Problem details>
In the data below, find each line that contains the word "orange" and copy it.

Stored data:
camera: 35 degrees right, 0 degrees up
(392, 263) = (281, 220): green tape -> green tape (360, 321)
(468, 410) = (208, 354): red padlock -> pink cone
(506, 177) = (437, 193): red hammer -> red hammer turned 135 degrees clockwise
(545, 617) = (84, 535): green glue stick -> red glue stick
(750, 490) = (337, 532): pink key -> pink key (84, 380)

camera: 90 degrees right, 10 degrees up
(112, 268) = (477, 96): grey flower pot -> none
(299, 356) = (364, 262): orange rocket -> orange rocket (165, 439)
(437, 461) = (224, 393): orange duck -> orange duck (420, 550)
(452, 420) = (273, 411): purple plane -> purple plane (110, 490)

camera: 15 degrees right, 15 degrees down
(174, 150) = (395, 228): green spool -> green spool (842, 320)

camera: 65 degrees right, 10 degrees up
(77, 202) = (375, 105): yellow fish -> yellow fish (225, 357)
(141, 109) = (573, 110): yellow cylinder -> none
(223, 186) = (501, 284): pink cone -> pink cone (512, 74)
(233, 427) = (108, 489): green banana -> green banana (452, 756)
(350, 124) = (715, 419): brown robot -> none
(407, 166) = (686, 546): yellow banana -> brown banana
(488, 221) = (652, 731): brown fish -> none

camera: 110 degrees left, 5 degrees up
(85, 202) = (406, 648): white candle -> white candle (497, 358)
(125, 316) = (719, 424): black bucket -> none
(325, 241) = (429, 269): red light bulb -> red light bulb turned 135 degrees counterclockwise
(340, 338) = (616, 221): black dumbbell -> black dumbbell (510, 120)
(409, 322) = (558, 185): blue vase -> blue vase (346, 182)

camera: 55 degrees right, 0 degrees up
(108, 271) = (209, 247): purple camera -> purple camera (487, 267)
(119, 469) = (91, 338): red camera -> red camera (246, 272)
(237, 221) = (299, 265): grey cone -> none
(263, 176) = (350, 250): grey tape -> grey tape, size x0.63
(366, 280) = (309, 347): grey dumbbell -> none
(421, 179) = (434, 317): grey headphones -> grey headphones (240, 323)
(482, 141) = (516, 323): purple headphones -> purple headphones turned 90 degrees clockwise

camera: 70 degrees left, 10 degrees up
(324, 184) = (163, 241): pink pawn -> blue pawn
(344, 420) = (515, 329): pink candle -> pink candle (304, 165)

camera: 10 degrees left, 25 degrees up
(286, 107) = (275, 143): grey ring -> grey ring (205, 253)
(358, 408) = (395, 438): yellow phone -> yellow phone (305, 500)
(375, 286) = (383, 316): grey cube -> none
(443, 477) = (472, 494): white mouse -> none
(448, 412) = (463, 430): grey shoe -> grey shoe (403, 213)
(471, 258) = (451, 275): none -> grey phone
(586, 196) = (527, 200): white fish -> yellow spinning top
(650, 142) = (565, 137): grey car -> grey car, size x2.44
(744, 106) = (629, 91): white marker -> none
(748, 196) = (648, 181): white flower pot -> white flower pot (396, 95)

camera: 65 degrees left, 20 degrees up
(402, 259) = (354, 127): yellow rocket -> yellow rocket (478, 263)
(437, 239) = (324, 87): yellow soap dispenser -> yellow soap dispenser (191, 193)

Response area>
(299, 356) = (364, 262): orange rocket -> orange rocket (165, 439)
(437, 461) = (224, 393): orange duck -> orange duck (420, 550)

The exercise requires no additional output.